§ Records shown:

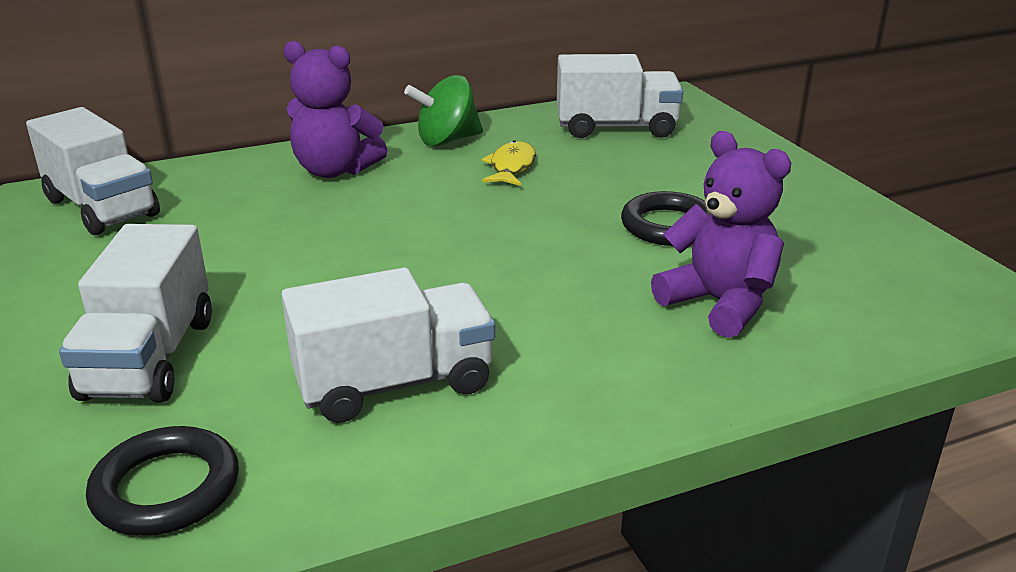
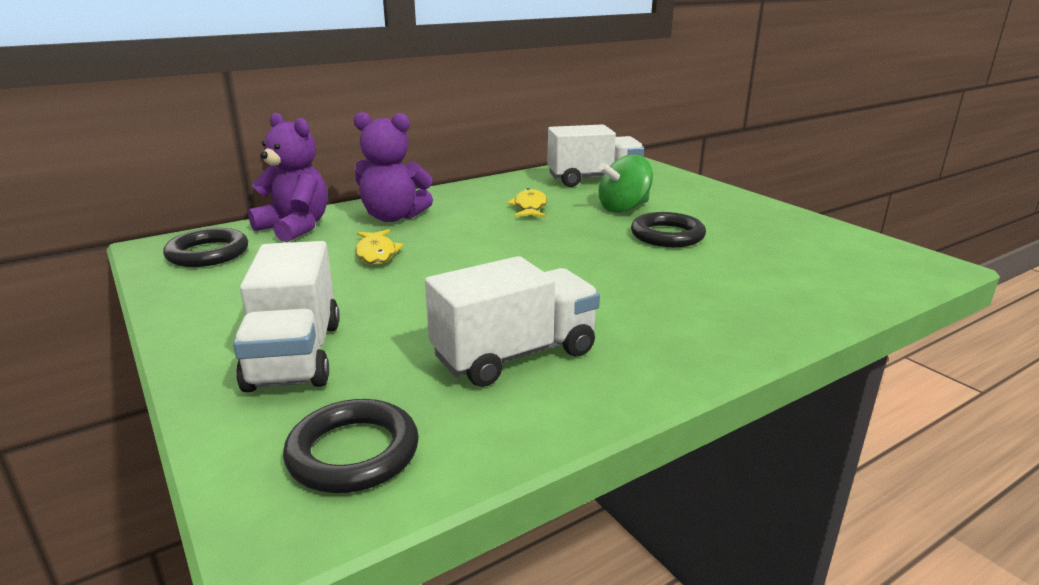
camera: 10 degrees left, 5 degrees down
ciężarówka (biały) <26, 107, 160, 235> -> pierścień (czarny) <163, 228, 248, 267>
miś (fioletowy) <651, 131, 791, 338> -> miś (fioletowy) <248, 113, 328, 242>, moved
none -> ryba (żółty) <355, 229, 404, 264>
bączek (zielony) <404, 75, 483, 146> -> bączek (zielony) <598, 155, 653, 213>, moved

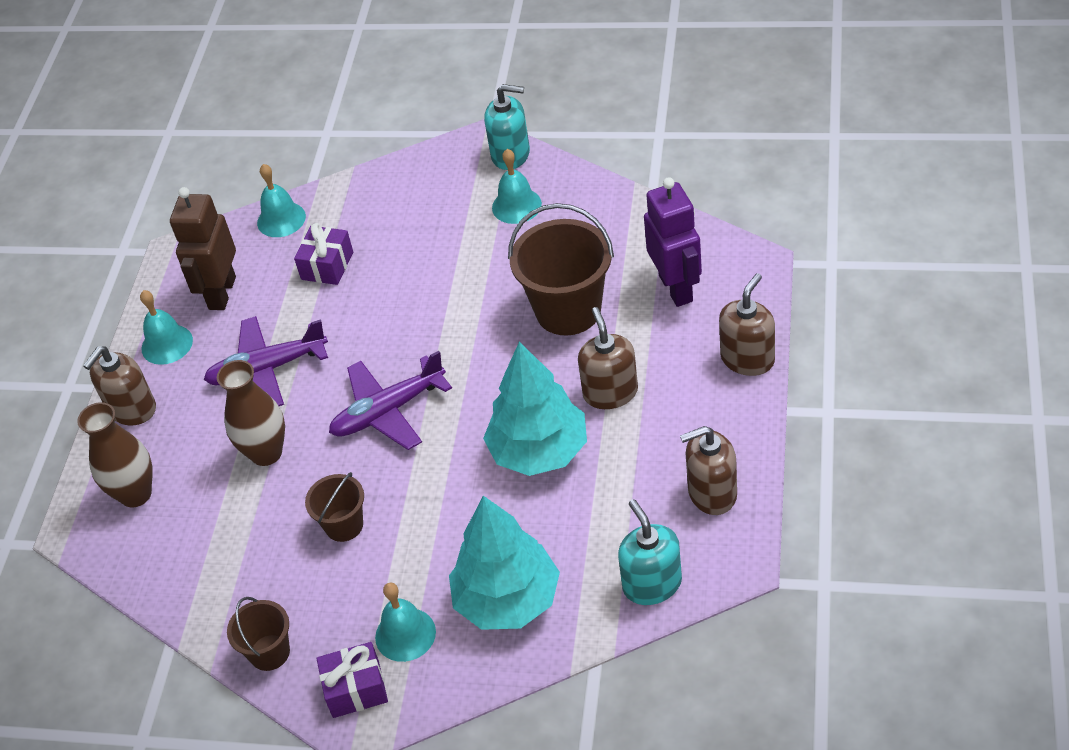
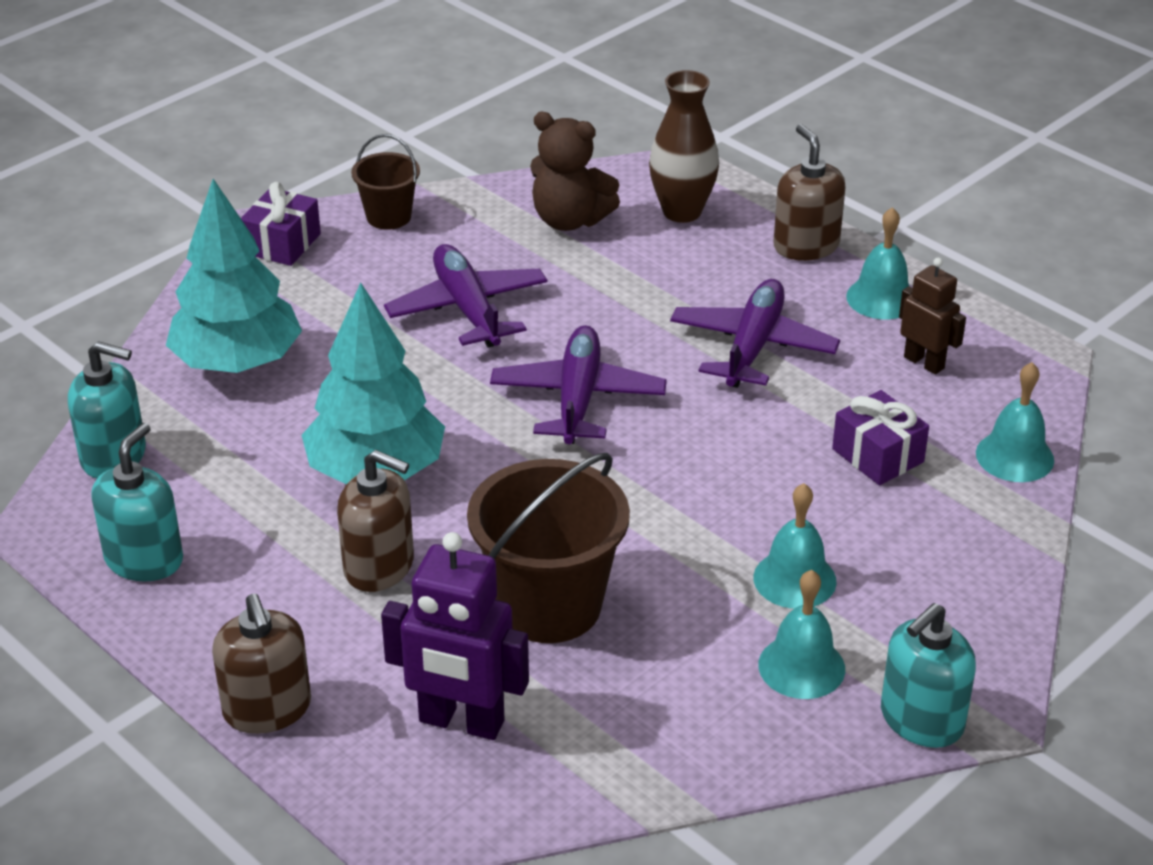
camera: 120 degrees right, 10 degrees down
dozownik mydła (brązowy) <680, 426, 737, 515> -> dozownik mydła (turkusowy) <91, 423, 183, 582>
wiadro (brązowy) <305, 472, 364, 542> -> samolot (fioletowy) <384, 244, 548, 348>
none -> miś (brązowy) <530, 112, 620, 231>
dzwonek (turkusowy) <375, 583, 436, 662> -> dzwonek (turkusowy) <753, 483, 837, 609>, moved
robot (brązowy) <170, 187, 236, 310> -> robot (brązowy) <899, 258, 966, 374>, x0.61
wazon (brązowy) <217, 360, 285, 466> -> none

§ Goal of the exercise: Transcribe each entry above character for character, omitting pictures.

§ Result below:
camera: 10 degrees left, 5 degrees down
ciężarówka (biały) <26, 107, 160, 235> -> pierścień (czarny) <163, 228, 248, 267>
miś (fioletowy) <651, 131, 791, 338> -> miś (fioletowy) <248, 113, 328, 242>, moved
none -> ryba (żółty) <355, 229, 404, 264>
bączek (zielony) <404, 75, 483, 146> -> bączek (zielony) <598, 155, 653, 213>, moved

camera: 120 degrees right, 10 degrees down
dozownik mydła (brązowy) <680, 426, 737, 515> -> dozownik mydła (turkusowy) <91, 423, 183, 582>
wiadro (brązowy) <305, 472, 364, 542> -> samolot (fioletowy) <384, 244, 548, 348>
none -> miś (brązowy) <530, 112, 620, 231>
dzwonek (turkusowy) <375, 583, 436, 662> -> dzwonek (turkusowy) <753, 483, 837, 609>, moved
robot (brązowy) <170, 187, 236, 310> -> robot (brązowy) <899, 258, 966, 374>, x0.61
wazon (brązowy) <217, 360, 285, 466> -> none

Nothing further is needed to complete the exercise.